Begin at the line containing "RFID1 pin GND: VIN -> GND" and copy exactly through the last line of the listing, skipping every picture.

= Beginning of Section =

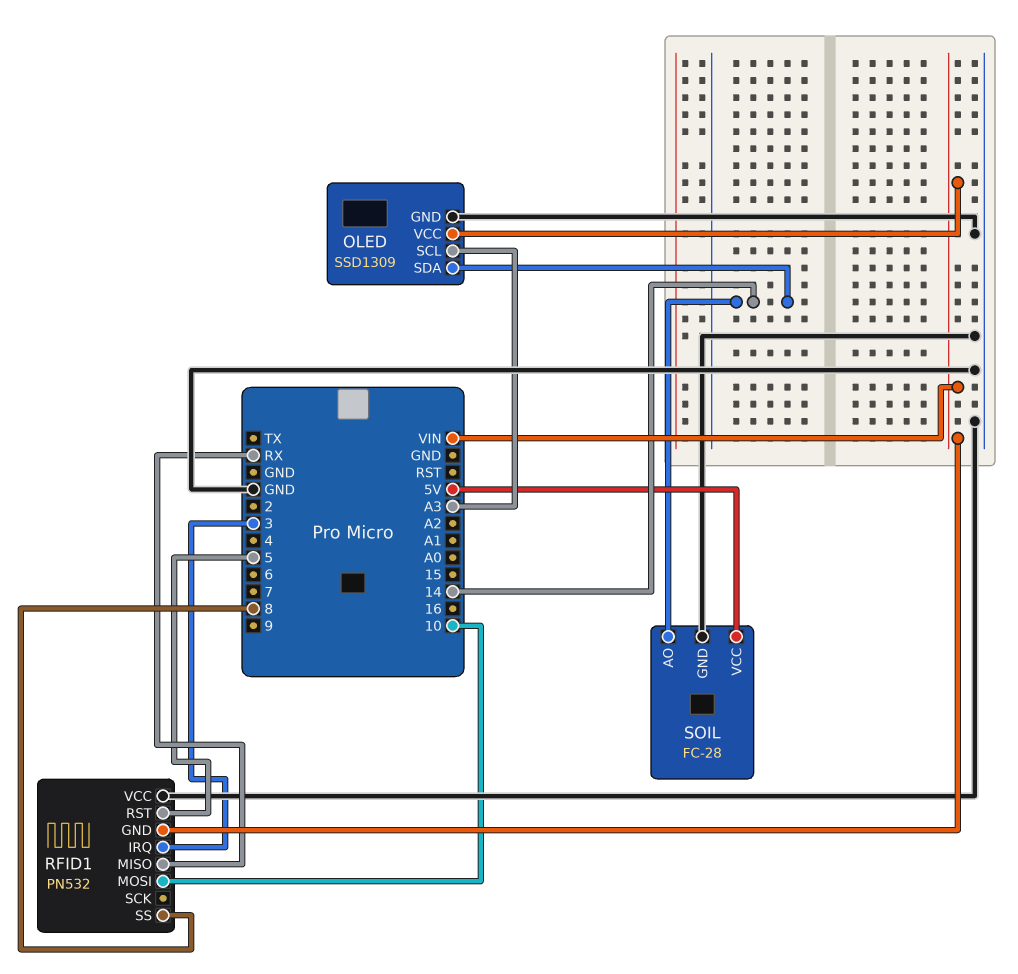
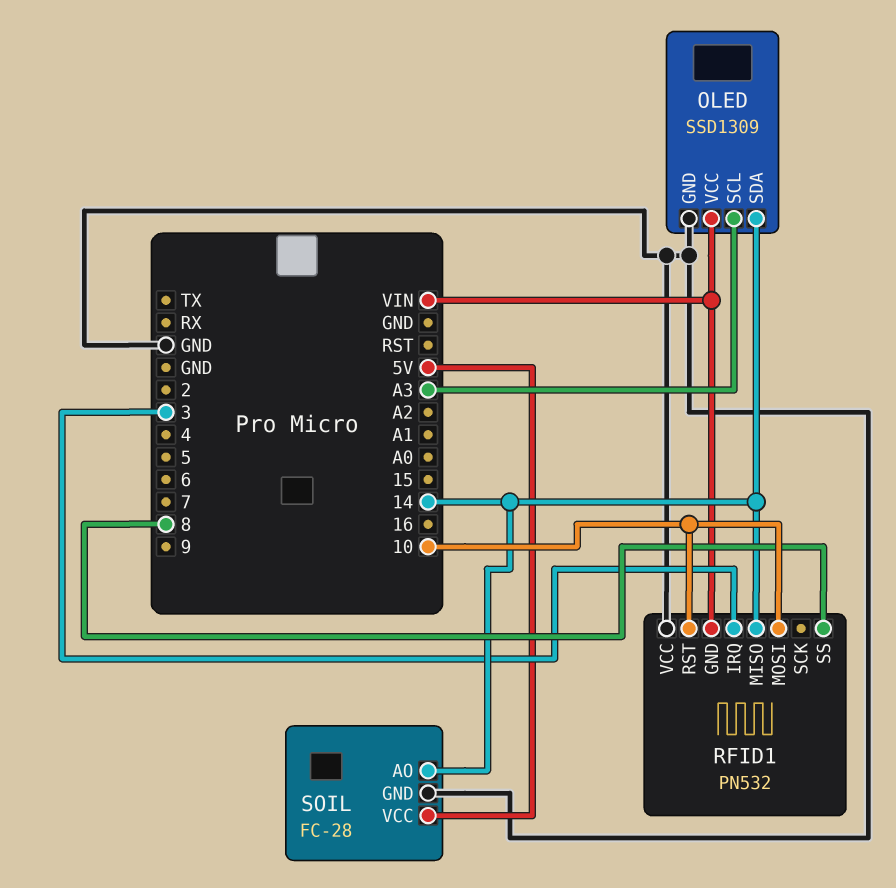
RFID1 pin MISO: RX -> 14
RFID1 pin RST: 5 -> 10

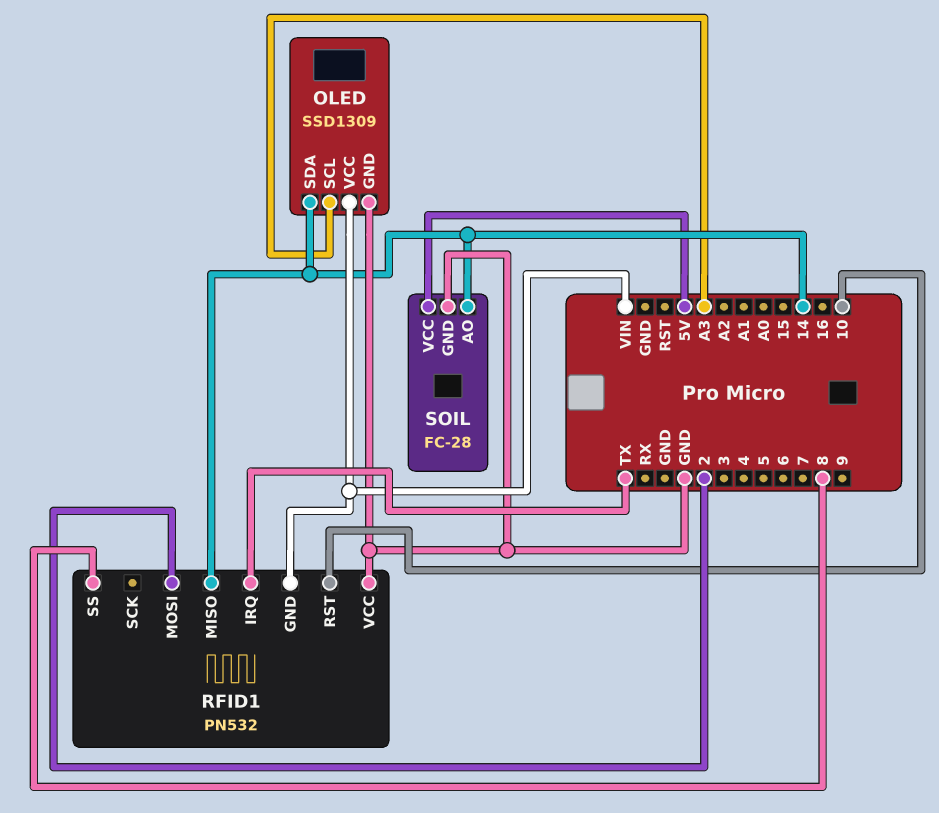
RFID1 pin IRQ: 3 -> TX
RFID1 pin MOSI: 10 -> 2

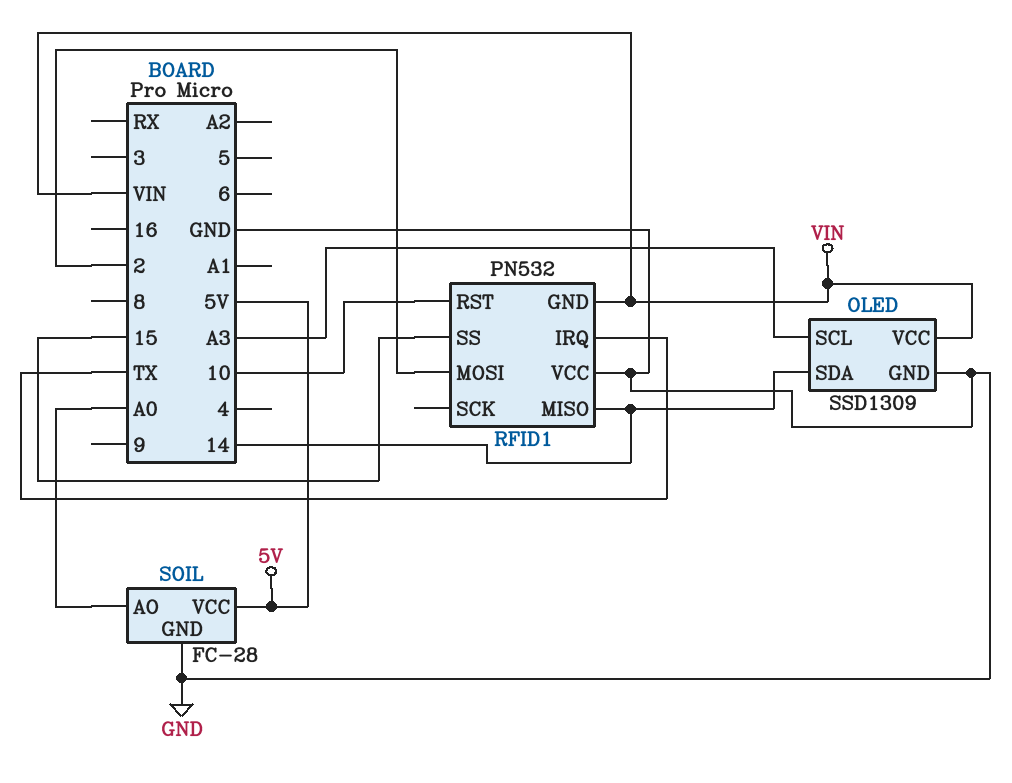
RFID1 pin SS: 8 -> 15
SOIL pin AO: 14 -> A0

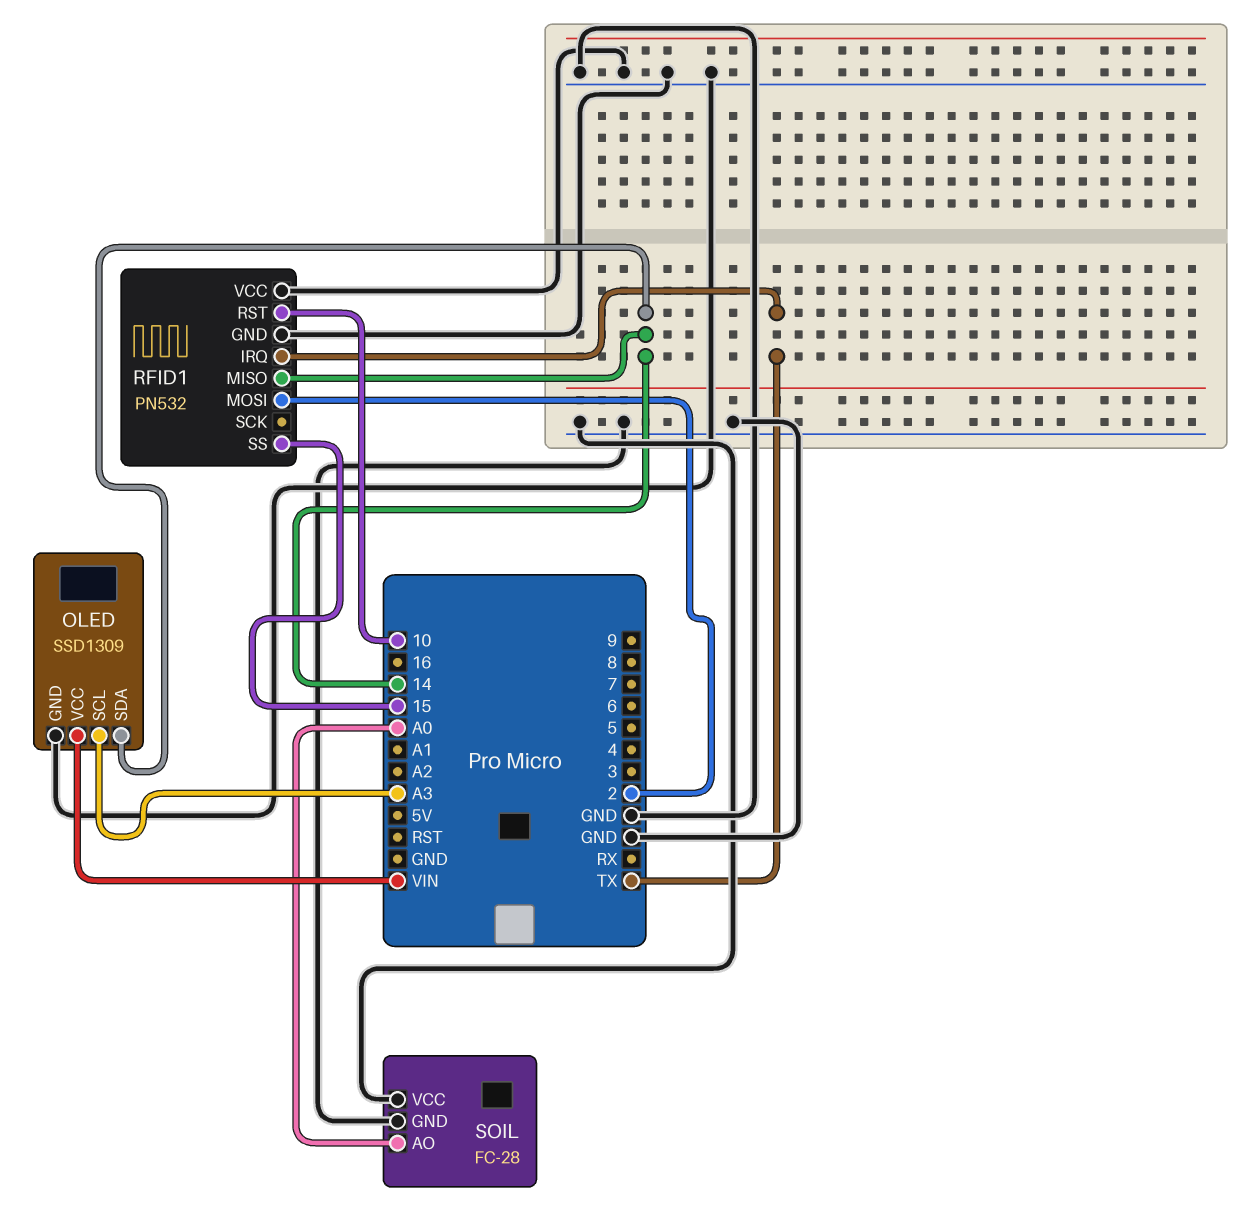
RFID1 pin GND: VIN -> GND
SOIL pin VCC: 5V -> GND

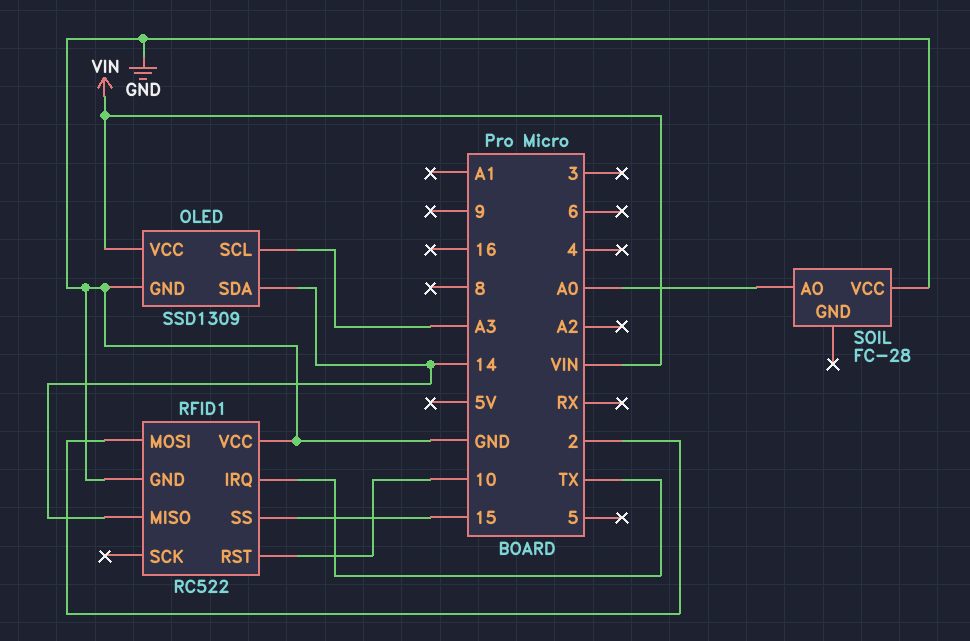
RFID1: PN532 -> RC522
SOIL pin GND: GND -> none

= End of Section =

■ Answer for the task:
RFID1 pin GND: VIN -> GND
SOIL pin VCC: 5V -> GND

RFID1: PN532 -> RC522
SOIL pin GND: GND -> none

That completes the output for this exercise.